[Given instruction]: Copy every line of the records below word for word, omitting the picture markers.

Collected data entries:
--- Start ---

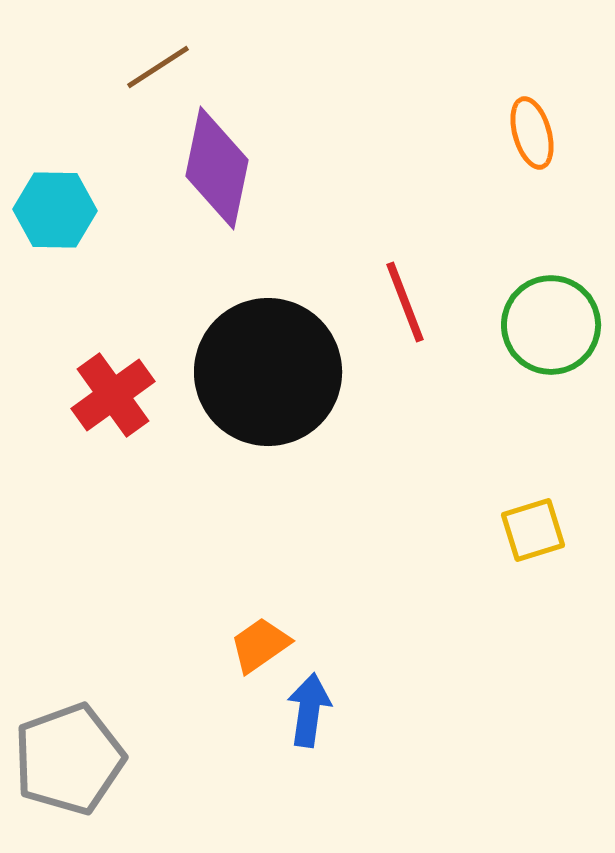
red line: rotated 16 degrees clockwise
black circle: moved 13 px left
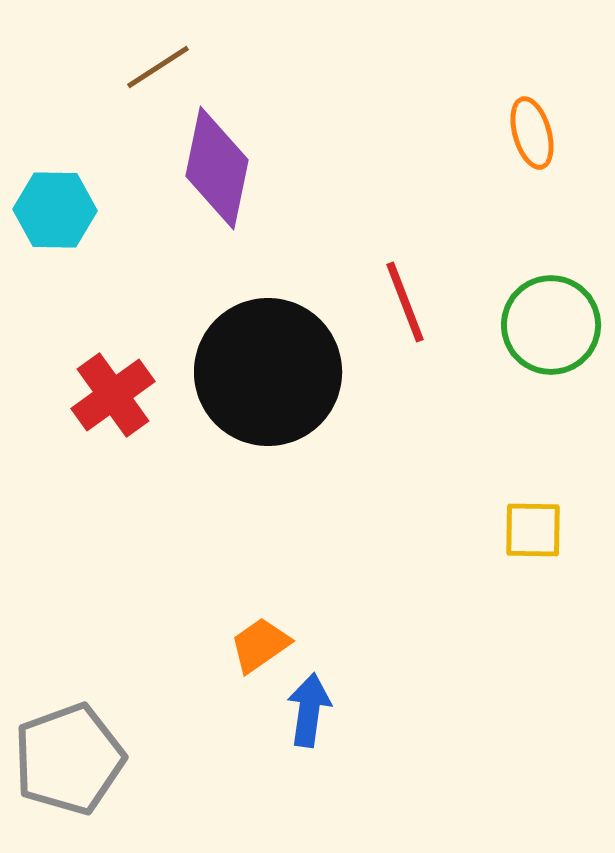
yellow square: rotated 18 degrees clockwise
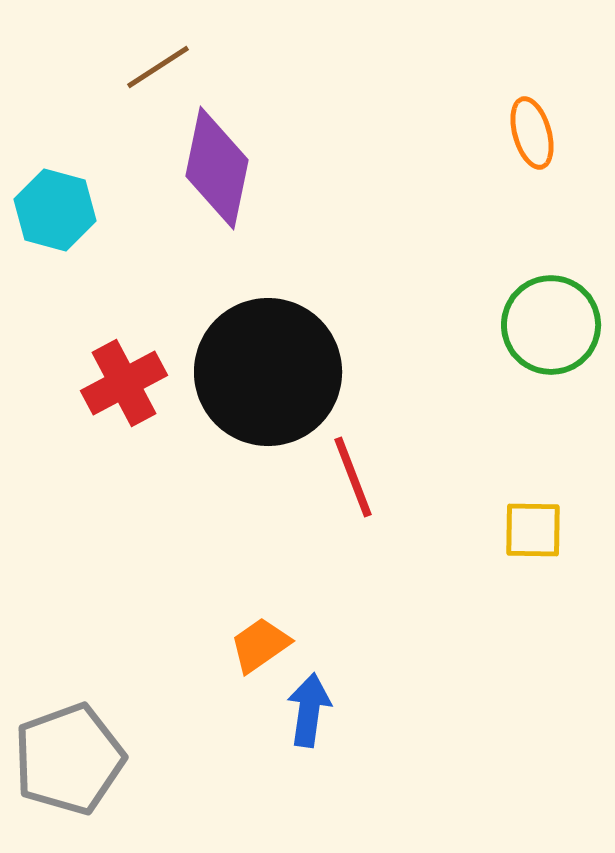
cyan hexagon: rotated 14 degrees clockwise
red line: moved 52 px left, 175 px down
red cross: moved 11 px right, 12 px up; rotated 8 degrees clockwise
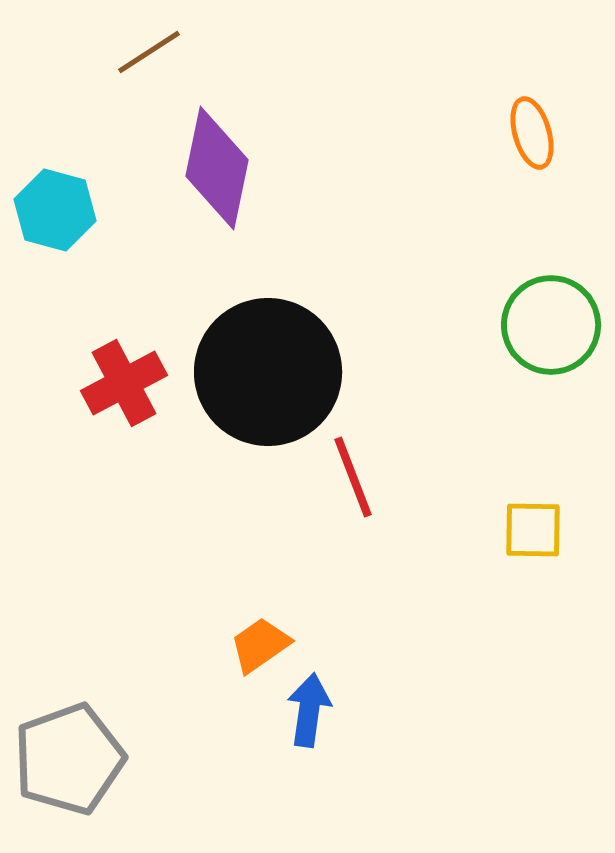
brown line: moved 9 px left, 15 px up
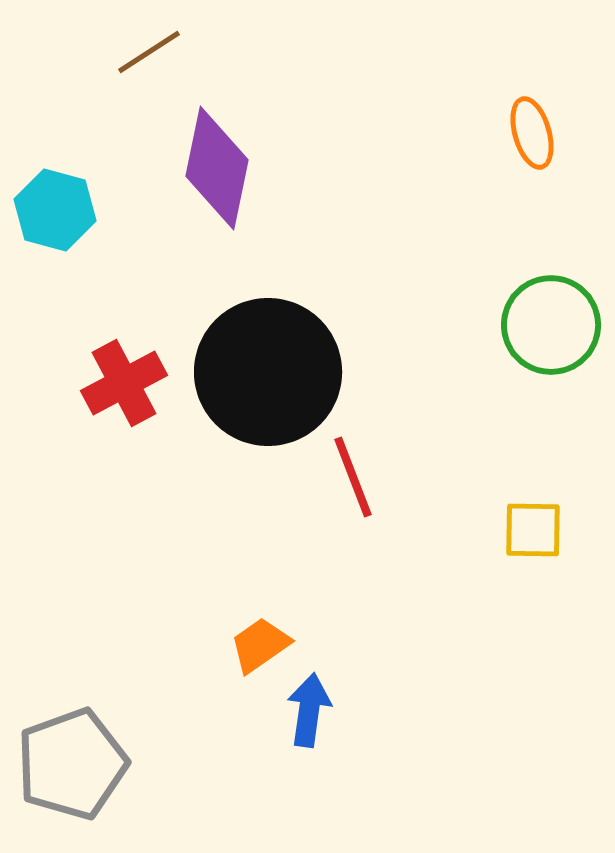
gray pentagon: moved 3 px right, 5 px down
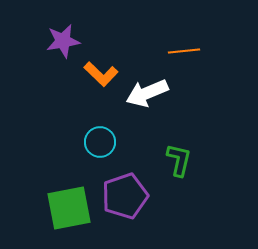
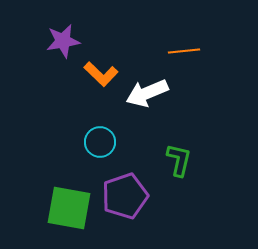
green square: rotated 21 degrees clockwise
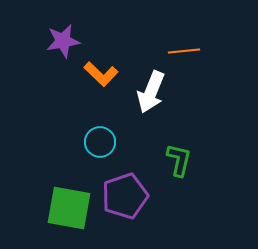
white arrow: moved 4 px right, 1 px up; rotated 45 degrees counterclockwise
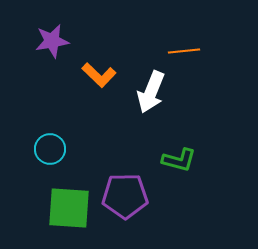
purple star: moved 11 px left
orange L-shape: moved 2 px left, 1 px down
cyan circle: moved 50 px left, 7 px down
green L-shape: rotated 92 degrees clockwise
purple pentagon: rotated 18 degrees clockwise
green square: rotated 6 degrees counterclockwise
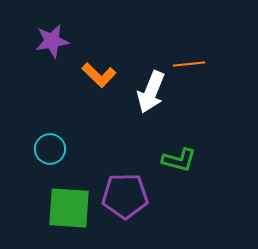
orange line: moved 5 px right, 13 px down
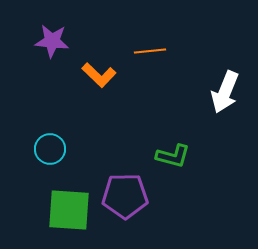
purple star: rotated 16 degrees clockwise
orange line: moved 39 px left, 13 px up
white arrow: moved 74 px right
green L-shape: moved 6 px left, 4 px up
green square: moved 2 px down
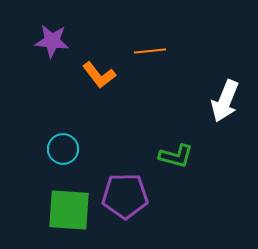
orange L-shape: rotated 8 degrees clockwise
white arrow: moved 9 px down
cyan circle: moved 13 px right
green L-shape: moved 3 px right
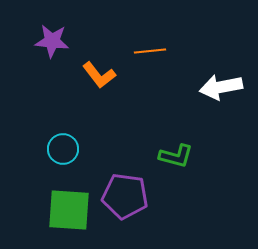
white arrow: moved 4 px left, 14 px up; rotated 57 degrees clockwise
purple pentagon: rotated 9 degrees clockwise
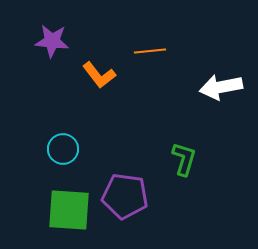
green L-shape: moved 8 px right, 3 px down; rotated 88 degrees counterclockwise
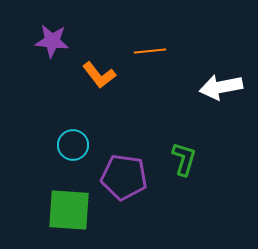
cyan circle: moved 10 px right, 4 px up
purple pentagon: moved 1 px left, 19 px up
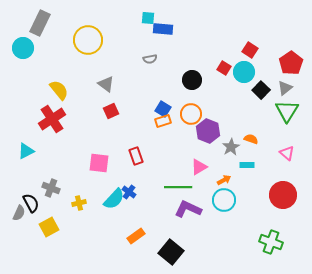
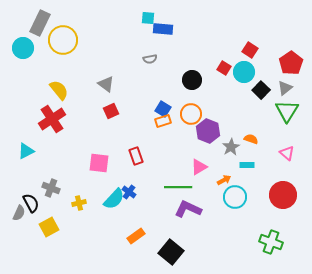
yellow circle at (88, 40): moved 25 px left
cyan circle at (224, 200): moved 11 px right, 3 px up
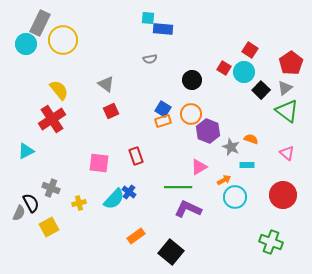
cyan circle at (23, 48): moved 3 px right, 4 px up
green triangle at (287, 111): rotated 25 degrees counterclockwise
gray star at (231, 147): rotated 18 degrees counterclockwise
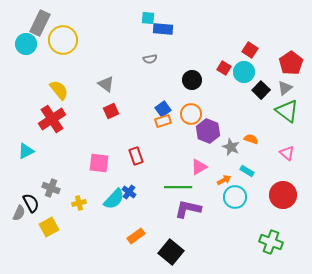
blue square at (163, 109): rotated 21 degrees clockwise
cyan rectangle at (247, 165): moved 6 px down; rotated 32 degrees clockwise
purple L-shape at (188, 209): rotated 12 degrees counterclockwise
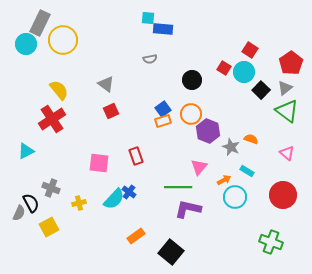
pink triangle at (199, 167): rotated 18 degrees counterclockwise
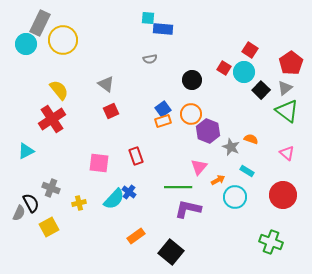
orange arrow at (224, 180): moved 6 px left
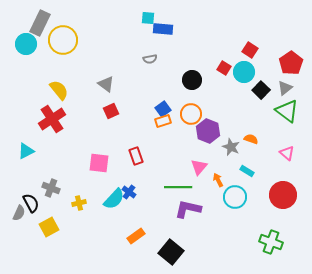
orange arrow at (218, 180): rotated 88 degrees counterclockwise
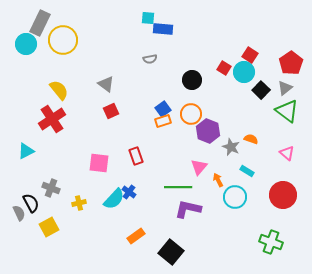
red square at (250, 50): moved 5 px down
gray semicircle at (19, 213): rotated 49 degrees counterclockwise
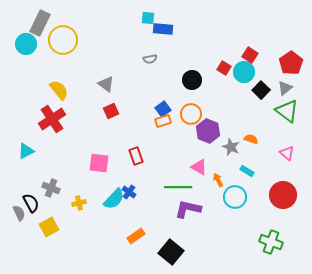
pink triangle at (199, 167): rotated 42 degrees counterclockwise
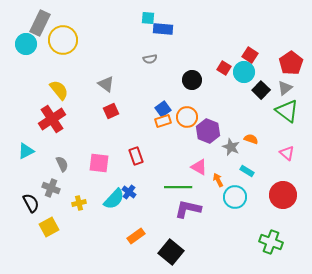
orange circle at (191, 114): moved 4 px left, 3 px down
gray semicircle at (19, 213): moved 43 px right, 49 px up
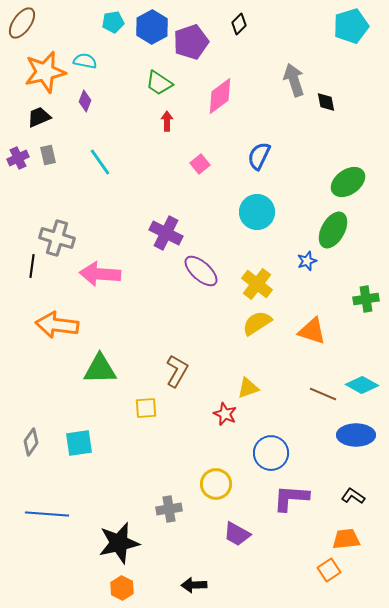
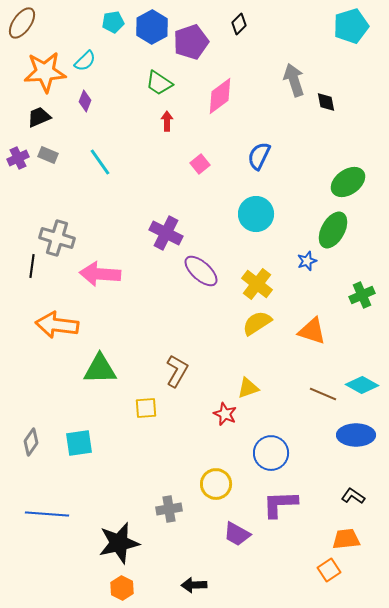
cyan semicircle at (85, 61): rotated 125 degrees clockwise
orange star at (45, 72): rotated 9 degrees clockwise
gray rectangle at (48, 155): rotated 54 degrees counterclockwise
cyan circle at (257, 212): moved 1 px left, 2 px down
green cross at (366, 299): moved 4 px left, 4 px up; rotated 15 degrees counterclockwise
purple L-shape at (291, 498): moved 11 px left, 6 px down; rotated 6 degrees counterclockwise
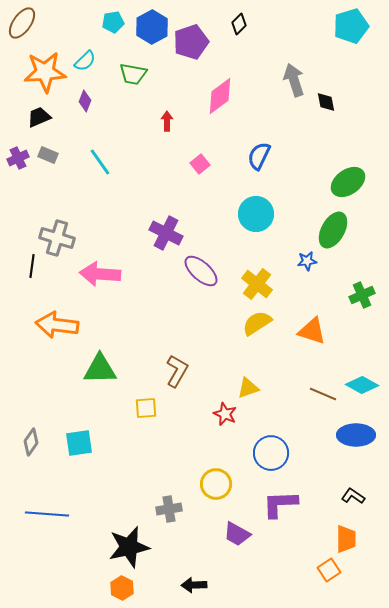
green trapezoid at (159, 83): moved 26 px left, 9 px up; rotated 24 degrees counterclockwise
blue star at (307, 261): rotated 12 degrees clockwise
orange trapezoid at (346, 539): rotated 96 degrees clockwise
black star at (119, 543): moved 10 px right, 4 px down
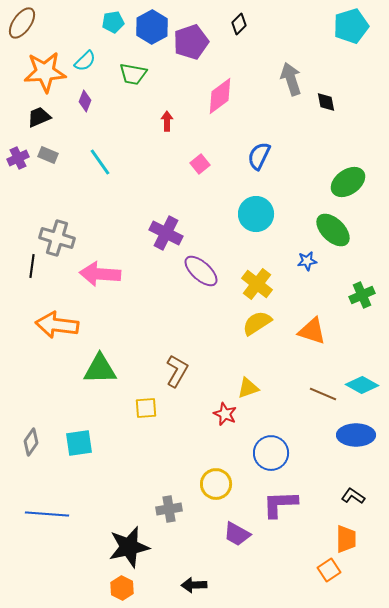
gray arrow at (294, 80): moved 3 px left, 1 px up
green ellipse at (333, 230): rotated 75 degrees counterclockwise
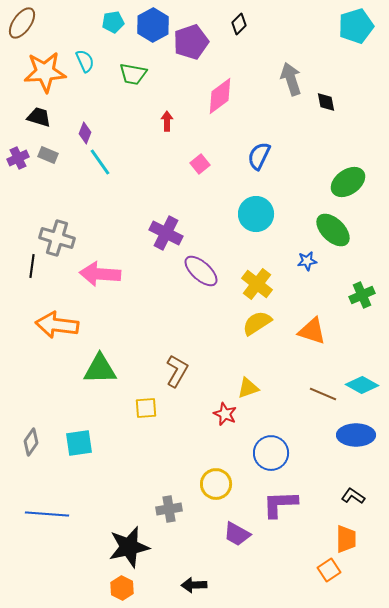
cyan pentagon at (351, 26): moved 5 px right
blue hexagon at (152, 27): moved 1 px right, 2 px up
cyan semicircle at (85, 61): rotated 70 degrees counterclockwise
purple diamond at (85, 101): moved 32 px down
black trapezoid at (39, 117): rotated 40 degrees clockwise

--- End ---

[Written answer]:
red line: rotated 16 degrees clockwise
black circle: moved 13 px left
yellow square: rotated 18 degrees clockwise
cyan hexagon: rotated 14 degrees clockwise
red line: moved 52 px left, 175 px down
red cross: moved 11 px right, 12 px up; rotated 8 degrees clockwise
brown line: moved 9 px left, 15 px up
gray pentagon: moved 3 px right, 5 px down
green square: rotated 21 degrees clockwise
white arrow: moved 4 px right, 1 px up; rotated 45 degrees counterclockwise
purple star: moved 11 px left
orange L-shape: moved 2 px left, 1 px down
cyan circle: moved 50 px left, 7 px down
green L-shape: rotated 92 degrees clockwise
purple pentagon: rotated 18 degrees clockwise
green square: rotated 6 degrees counterclockwise
orange line: moved 5 px right, 13 px down
purple star: rotated 16 degrees clockwise
orange line: moved 39 px left, 13 px up
white arrow: moved 74 px right
green L-shape: moved 6 px left, 4 px up
green square: moved 2 px down
orange L-shape: rotated 8 degrees clockwise
white arrow: moved 9 px down
cyan circle: moved 13 px right
green L-shape: moved 3 px right
white arrow: moved 4 px left, 14 px up; rotated 57 degrees clockwise
purple pentagon: rotated 9 degrees clockwise
green L-shape: moved 8 px right, 3 px down; rotated 88 degrees counterclockwise
cyan circle: moved 10 px right, 4 px up
purple pentagon: moved 1 px left, 19 px up
yellow circle at (88, 40): moved 25 px left
cyan circle at (224, 200): moved 11 px right, 3 px up
cyan circle at (23, 48): moved 3 px right, 4 px up
green triangle at (287, 111): rotated 25 degrees counterclockwise
gray star at (231, 147): rotated 18 degrees counterclockwise
blue square at (163, 109): rotated 21 degrees clockwise
cyan rectangle at (247, 165): moved 6 px down; rotated 32 degrees clockwise
purple L-shape at (188, 209): rotated 12 degrees counterclockwise
pink triangle at (199, 167): rotated 18 degrees counterclockwise
orange arrow at (224, 180): moved 6 px left
orange arrow at (218, 180): rotated 88 degrees counterclockwise
red square at (250, 50): moved 5 px down
gray semicircle at (19, 213): rotated 49 degrees counterclockwise
pink triangle at (199, 167): rotated 42 degrees counterclockwise
orange circle at (191, 114): moved 4 px left, 3 px down
gray semicircle at (19, 213): moved 43 px right, 49 px up
cyan semicircle at (85, 61): rotated 125 degrees clockwise
orange star at (45, 72): rotated 9 degrees clockwise
gray rectangle at (48, 155): rotated 54 degrees counterclockwise
cyan circle at (257, 212): moved 1 px left, 2 px down
green cross at (366, 299): moved 4 px left, 4 px up; rotated 15 degrees counterclockwise
purple L-shape at (291, 498): moved 11 px left, 6 px down; rotated 6 degrees counterclockwise
green trapezoid at (159, 83): moved 26 px left, 9 px up; rotated 24 degrees counterclockwise
blue star at (307, 261): rotated 12 degrees clockwise
orange trapezoid at (346, 539): rotated 96 degrees clockwise
black star at (119, 543): moved 10 px right, 4 px down
gray arrow at (294, 80): moved 3 px left, 1 px up
green ellipse at (333, 230): rotated 75 degrees counterclockwise
cyan pentagon at (351, 26): moved 5 px right
blue hexagon at (152, 27): moved 1 px right, 2 px up
cyan semicircle at (85, 61): rotated 70 degrees counterclockwise
purple diamond at (85, 101): moved 32 px down
black trapezoid at (39, 117): rotated 40 degrees clockwise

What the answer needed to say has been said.